> [Supplied records]
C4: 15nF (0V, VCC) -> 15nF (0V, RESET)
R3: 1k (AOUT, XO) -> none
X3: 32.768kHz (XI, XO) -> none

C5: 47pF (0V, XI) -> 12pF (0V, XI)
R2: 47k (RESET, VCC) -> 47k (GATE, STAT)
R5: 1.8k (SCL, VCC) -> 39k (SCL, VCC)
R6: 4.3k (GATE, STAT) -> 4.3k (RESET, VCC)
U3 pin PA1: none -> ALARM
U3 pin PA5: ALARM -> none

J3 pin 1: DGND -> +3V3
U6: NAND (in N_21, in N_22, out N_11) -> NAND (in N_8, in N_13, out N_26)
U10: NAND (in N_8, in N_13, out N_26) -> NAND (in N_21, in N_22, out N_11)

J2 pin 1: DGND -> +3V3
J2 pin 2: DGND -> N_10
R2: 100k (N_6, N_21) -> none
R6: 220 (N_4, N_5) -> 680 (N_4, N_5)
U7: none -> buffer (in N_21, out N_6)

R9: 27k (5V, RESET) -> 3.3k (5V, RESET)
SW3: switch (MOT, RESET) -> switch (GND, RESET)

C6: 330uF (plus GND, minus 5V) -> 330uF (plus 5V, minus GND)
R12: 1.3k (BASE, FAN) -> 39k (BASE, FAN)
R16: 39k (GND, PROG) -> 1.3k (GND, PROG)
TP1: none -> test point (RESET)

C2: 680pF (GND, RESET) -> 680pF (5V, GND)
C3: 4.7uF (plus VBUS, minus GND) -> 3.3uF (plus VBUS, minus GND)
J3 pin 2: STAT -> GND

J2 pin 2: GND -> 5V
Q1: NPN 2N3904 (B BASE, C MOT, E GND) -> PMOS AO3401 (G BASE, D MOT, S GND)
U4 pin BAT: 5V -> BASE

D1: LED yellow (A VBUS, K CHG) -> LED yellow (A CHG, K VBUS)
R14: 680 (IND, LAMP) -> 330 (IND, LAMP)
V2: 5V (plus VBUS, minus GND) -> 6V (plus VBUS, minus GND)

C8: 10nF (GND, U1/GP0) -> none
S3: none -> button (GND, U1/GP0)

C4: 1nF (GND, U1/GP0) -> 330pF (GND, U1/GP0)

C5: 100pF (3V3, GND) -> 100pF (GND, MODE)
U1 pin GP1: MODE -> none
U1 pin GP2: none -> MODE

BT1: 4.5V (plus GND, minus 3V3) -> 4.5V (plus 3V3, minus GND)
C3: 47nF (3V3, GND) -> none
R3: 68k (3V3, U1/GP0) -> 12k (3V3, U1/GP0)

> [What is needed] Above are the records; copy exactly the lines from the line with "X3: 32.768kHz (XI, XO) -> none" through the line with "TP1: none -> test point (RESET)", both included.

> [Solution to this problem]
X3: 32.768kHz (XI, XO) -> none

C5: 47pF (0V, XI) -> 12pF (0V, XI)
R2: 47k (RESET, VCC) -> 47k (GATE, STAT)
R5: 1.8k (SCL, VCC) -> 39k (SCL, VCC)
R6: 4.3k (GATE, STAT) -> 4.3k (RESET, VCC)
U3 pin PA1: none -> ALARM
U3 pin PA5: ALARM -> none

J3 pin 1: DGND -> +3V3
U6: NAND (in N_21, in N_22, out N_11) -> NAND (in N_8, in N_13, out N_26)
U10: NAND (in N_8, in N_13, out N_26) -> NAND (in N_21, in N_22, out N_11)

J2 pin 1: DGND -> +3V3
J2 pin 2: DGND -> N_10
R2: 100k (N_6, N_21) -> none
R6: 220 (N_4, N_5) -> 680 (N_4, N_5)
U7: none -> buffer (in N_21, out N_6)

R9: 27k (5V, RESET) -> 3.3k (5V, RESET)
SW3: switch (MOT, RESET) -> switch (GND, RESET)

C6: 330uF (plus GND, minus 5V) -> 330uF (plus 5V, minus GND)
R12: 1.3k (BASE, FAN) -> 39k (BASE, FAN)
R16: 39k (GND, PROG) -> 1.3k (GND, PROG)
TP1: none -> test point (RESET)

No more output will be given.